BEGIN THE RECORDS

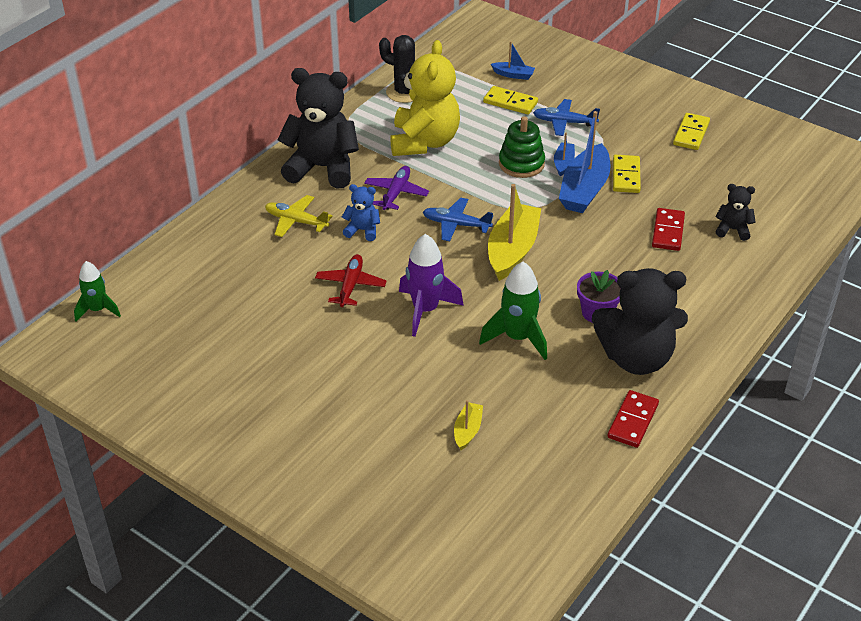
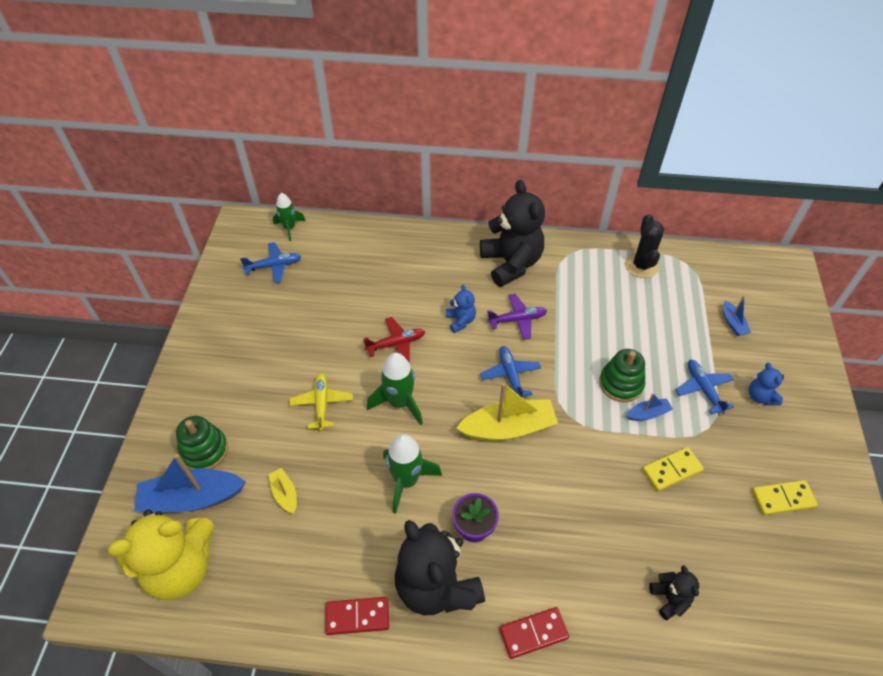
camera: 60 degrees right, 10 degrees up
(146, 342) = (274, 266): none -> blue plane
(296, 221) = (442, 279): yellow plane -> yellow plane (322, 403)
(363, 480) = (204, 450): none -> green stacking toy
(424, 142) = (592, 307): yellow teddy bear -> yellow teddy bear (181, 568)
(425, 310) = (399, 402): purple rocket -> green rocket
(467, 430) = (285, 494): yellow boat -> yellow boat turned 105 degrees counterclockwise
(510, 102) = (694, 338): yellow domino -> none
(584, 189) = (626, 445): blue boat -> blue boat (192, 498)
(595, 98) = (760, 396): none -> blue teddy bear
(668, 231) = (622, 540): red domino -> red domino (533, 633)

END THE RECORDS

All entries above, minus the pictures, should be repeated exactly.

ANSWER BELOW →
camera: 60 degrees right, 10 degrees up
(146, 342) = (274, 266): none -> blue plane
(296, 221) = (442, 279): yellow plane -> yellow plane (322, 403)
(363, 480) = (204, 450): none -> green stacking toy
(424, 142) = (592, 307): yellow teddy bear -> yellow teddy bear (181, 568)
(425, 310) = (399, 402): purple rocket -> green rocket
(467, 430) = (285, 494): yellow boat -> yellow boat turned 105 degrees counterclockwise
(510, 102) = (694, 338): yellow domino -> none
(584, 189) = (626, 445): blue boat -> blue boat (192, 498)
(595, 98) = (760, 396): none -> blue teddy bear
(668, 231) = (622, 540): red domino -> red domino (533, 633)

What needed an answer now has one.